The lines to copy are those holding the string "triangle" in the entries below.

§ ENTRIES PROVIDED:
[Start of Attachment]
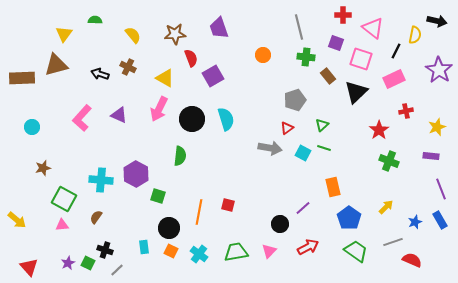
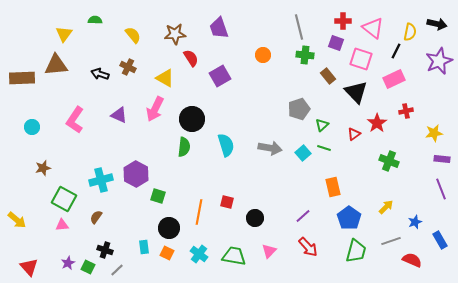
red cross at (343, 15): moved 6 px down
black arrow at (437, 21): moved 3 px down
yellow semicircle at (415, 35): moved 5 px left, 3 px up
green cross at (306, 57): moved 1 px left, 2 px up
red semicircle at (191, 58): rotated 12 degrees counterclockwise
brown triangle at (56, 65): rotated 10 degrees clockwise
purple star at (439, 70): moved 9 px up; rotated 16 degrees clockwise
purple square at (213, 76): moved 7 px right
black triangle at (356, 92): rotated 30 degrees counterclockwise
gray pentagon at (295, 100): moved 4 px right, 9 px down
pink arrow at (159, 109): moved 4 px left
pink L-shape at (82, 118): moved 7 px left, 2 px down; rotated 8 degrees counterclockwise
cyan semicircle at (226, 119): moved 26 px down
yellow star at (437, 127): moved 3 px left, 6 px down; rotated 12 degrees clockwise
red triangle at (287, 128): moved 67 px right, 6 px down
red star at (379, 130): moved 2 px left, 7 px up
cyan square at (303, 153): rotated 21 degrees clockwise
green semicircle at (180, 156): moved 4 px right, 9 px up
purple rectangle at (431, 156): moved 11 px right, 3 px down
cyan cross at (101, 180): rotated 20 degrees counterclockwise
red square at (228, 205): moved 1 px left, 3 px up
purple line at (303, 208): moved 8 px down
blue rectangle at (440, 220): moved 20 px down
black circle at (280, 224): moved 25 px left, 6 px up
gray line at (393, 242): moved 2 px left, 1 px up
red arrow at (308, 247): rotated 75 degrees clockwise
orange square at (171, 251): moved 4 px left, 2 px down
green trapezoid at (356, 251): rotated 70 degrees clockwise
green trapezoid at (236, 252): moved 2 px left, 4 px down; rotated 20 degrees clockwise
green square at (88, 263): moved 4 px down
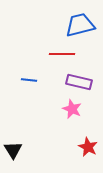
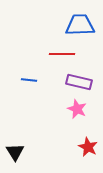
blue trapezoid: rotated 12 degrees clockwise
pink star: moved 5 px right
black triangle: moved 2 px right, 2 px down
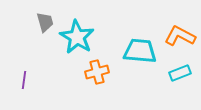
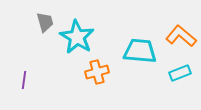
orange L-shape: moved 1 px right; rotated 12 degrees clockwise
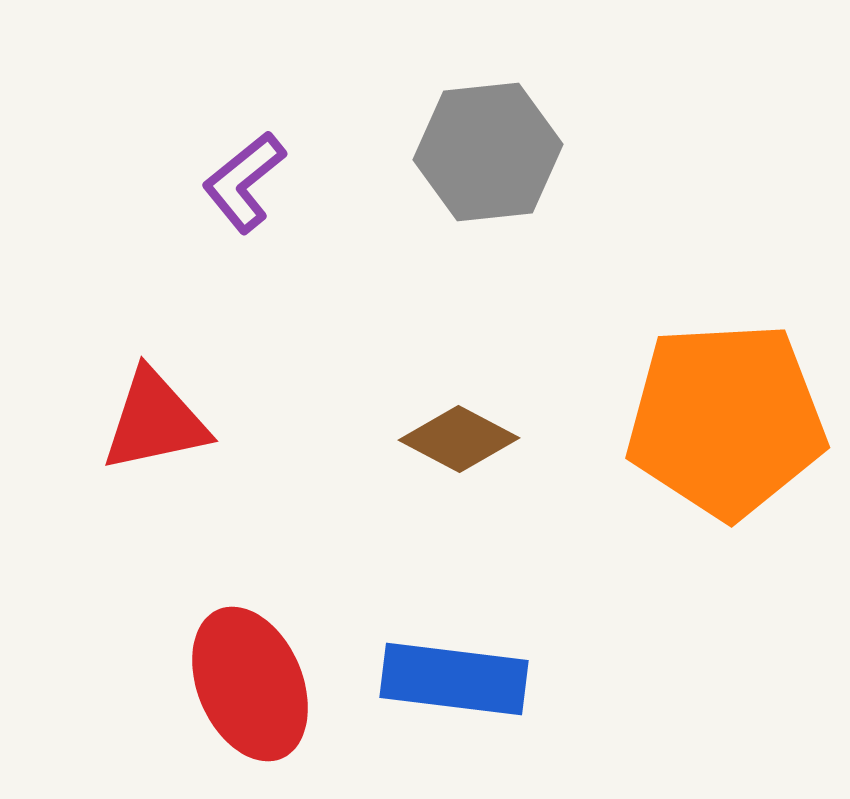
[End of Attachment]
§ ANSWER TO THE EXERCISE:
brown triangle at (56, 65): rotated 10 degrees clockwise
black triangle at (356, 92): rotated 30 degrees counterclockwise
red triangle at (287, 128): moved 67 px right, 6 px down
black triangle: moved 2 px right, 2 px down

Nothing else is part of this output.